## Exercise instructions
Leaving out the pictures, print exactly the lines from the one holding "C1: 220nF (+3V3, GND) -> 220nF (GND, VBAT)" to the last line of the entries below, both included, and nothing more.

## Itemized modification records
┌──

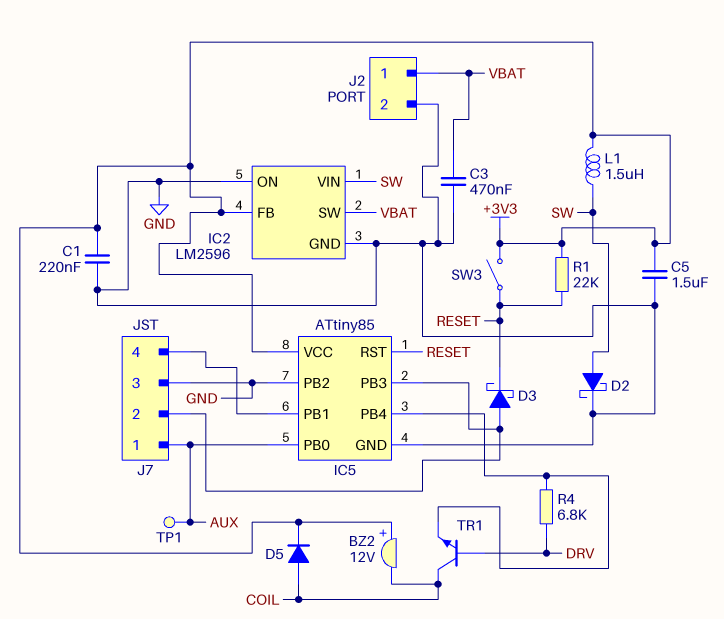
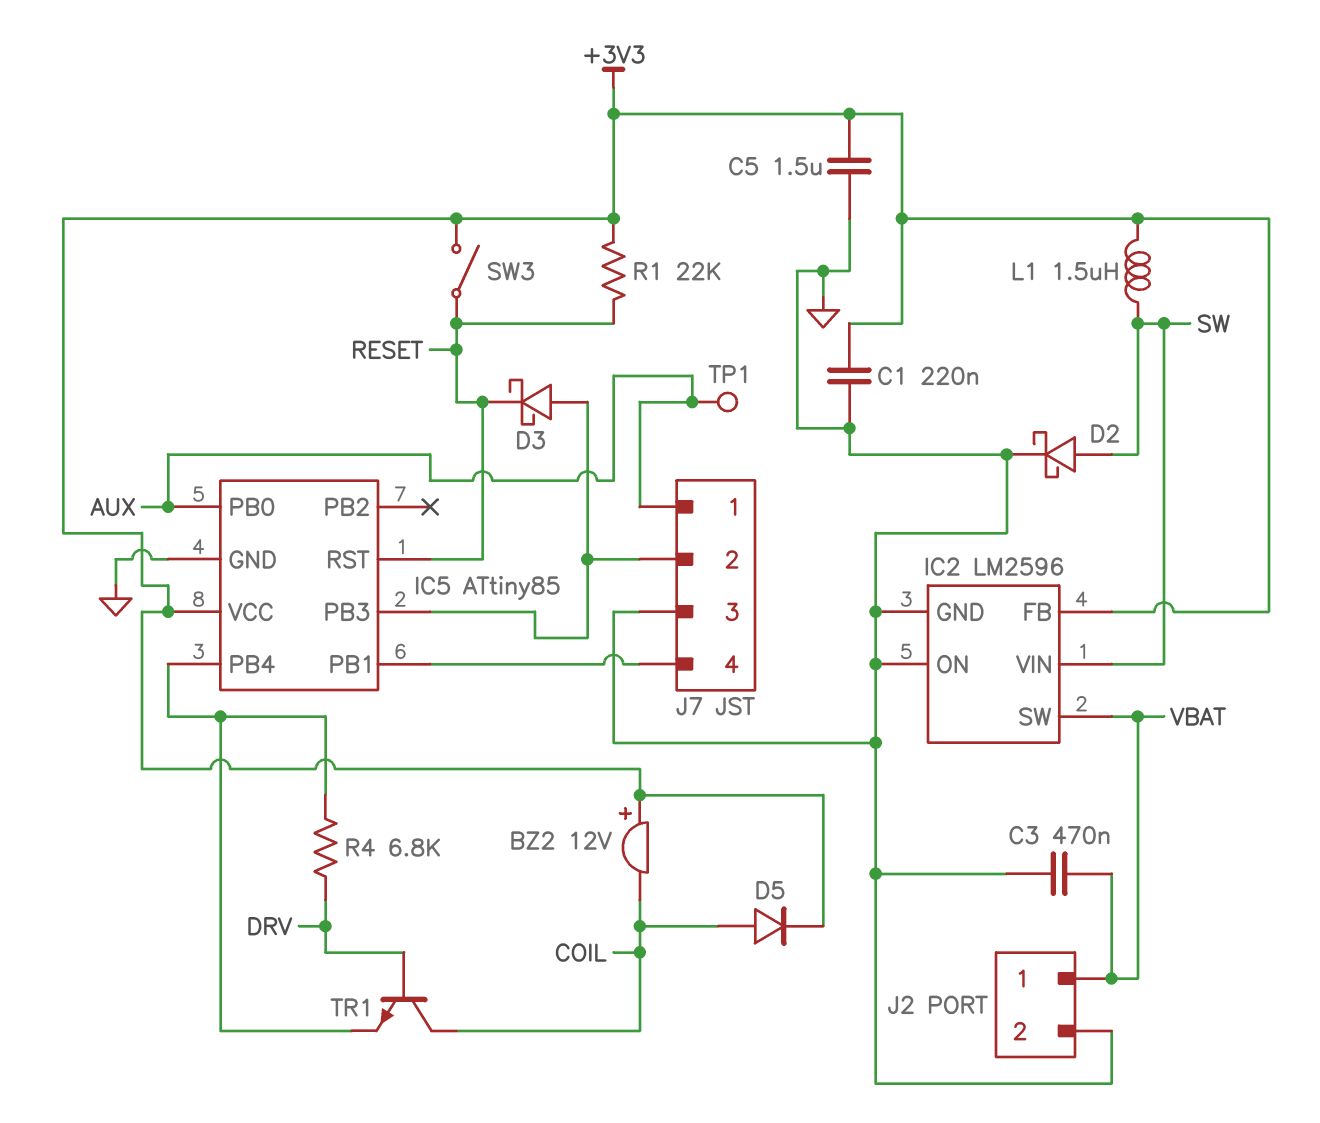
IC5 pin PB2: GND -> none

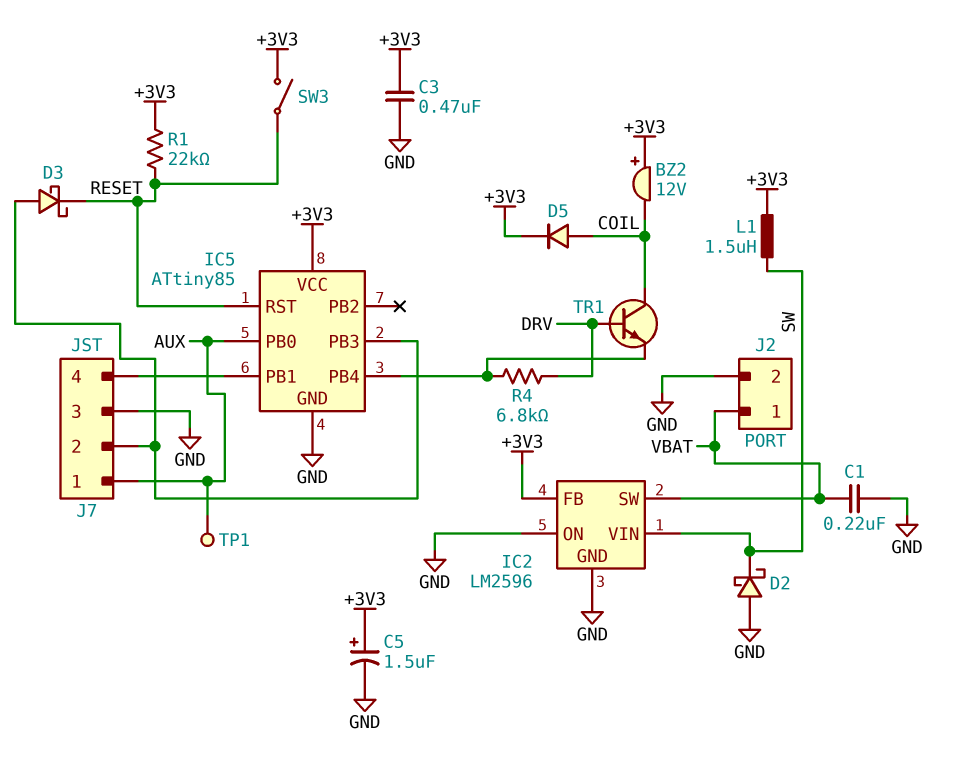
C1: 220nF (+3V3, GND) -> 220nF (GND, VBAT)
C3: 470nF (GND, VBAT) -> 470nF (+3V3, GND)
C5: 1.5uF (+3V3, GND) -> 1.5uF (plus +3V3, minus GND)
D2: schottky (A SW, K GND) -> schottky (A GND, K SW)

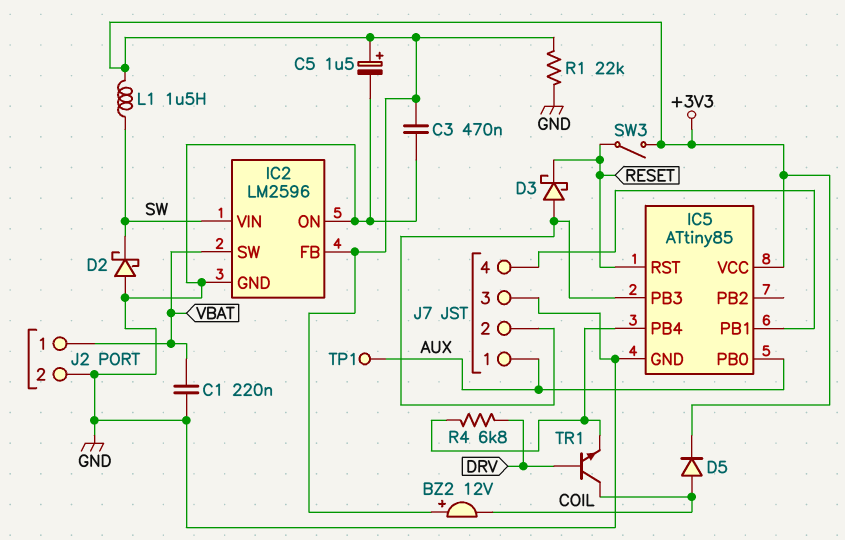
R1: 22k (+3V3, RESET) -> 22k (+3V3, GND)

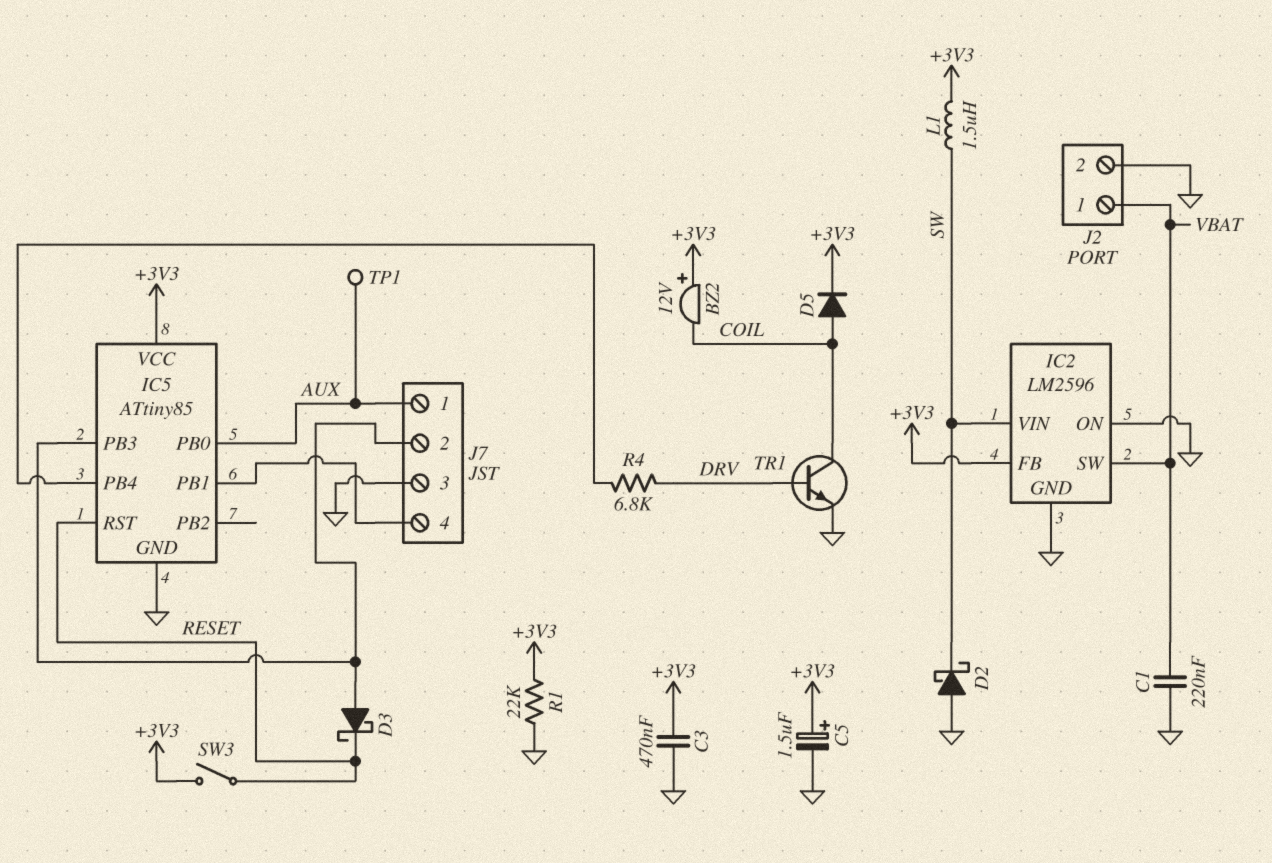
TR1: NPN (B DRV, C COIL, E IC5/PB4) -> NPN (B DRV, C COIL, E GND)

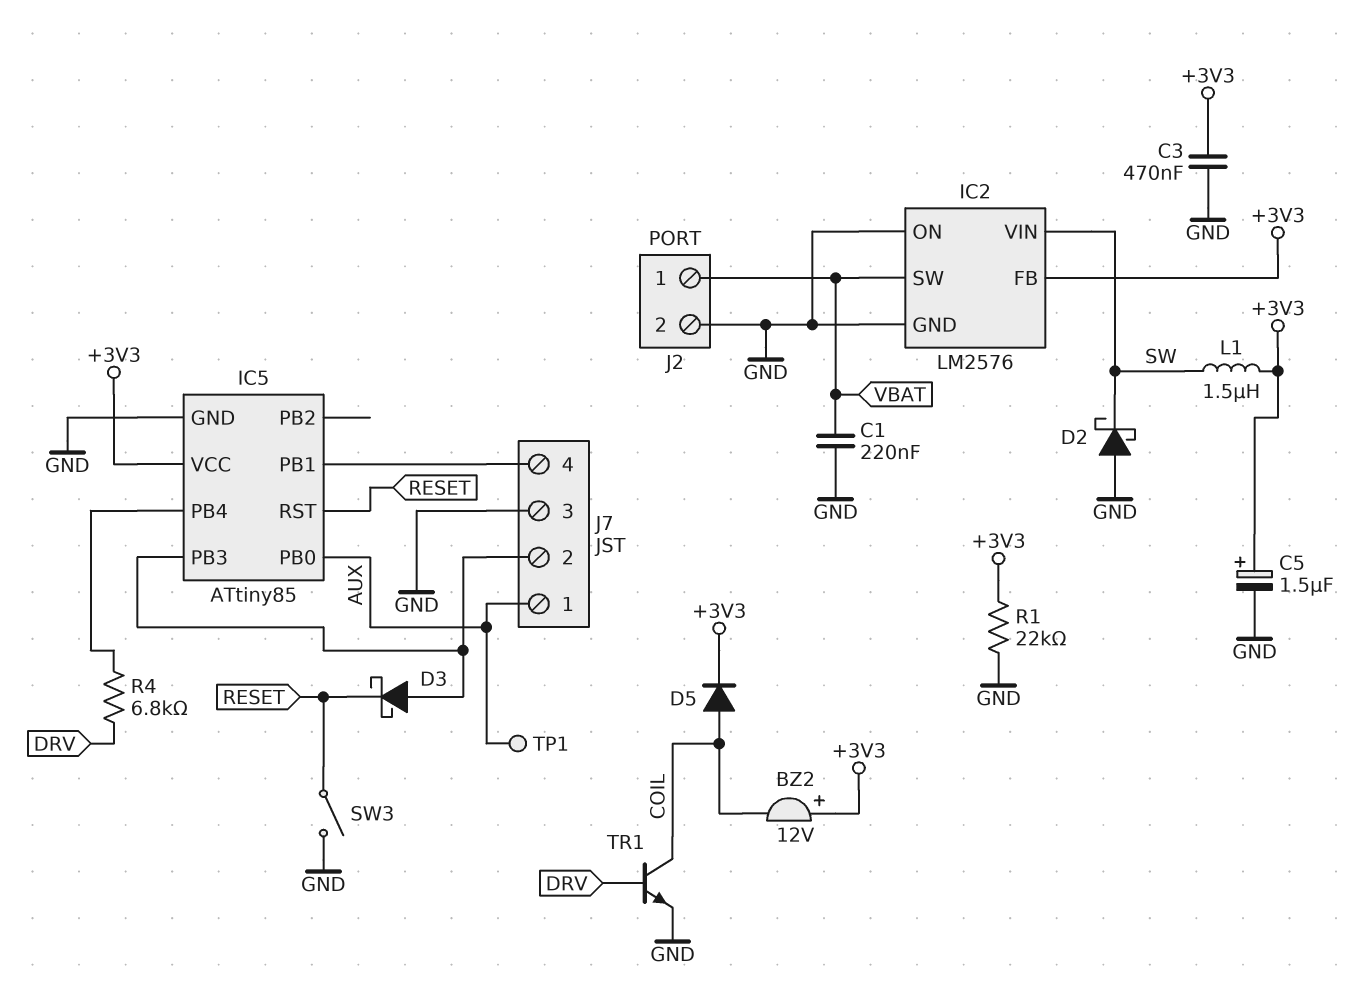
IC2: LM2596 -> LM2576
SW3: switch (+3V3, RESET) -> switch (GND, RESET)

└──

## Written solution
C1: 220nF (+3V3, GND) -> 220nF (GND, VBAT)
C3: 470nF (GND, VBAT) -> 470nF (+3V3, GND)
C5: 1.5uF (+3V3, GND) -> 1.5uF (plus +3V3, minus GND)
D2: schottky (A SW, K GND) -> schottky (A GND, K SW)

R1: 22k (+3V3, RESET) -> 22k (+3V3, GND)

TR1: NPN (B DRV, C COIL, E IC5/PB4) -> NPN (B DRV, C COIL, E GND)

IC2: LM2596 -> LM2576
SW3: switch (+3V3, RESET) -> switch (GND, RESET)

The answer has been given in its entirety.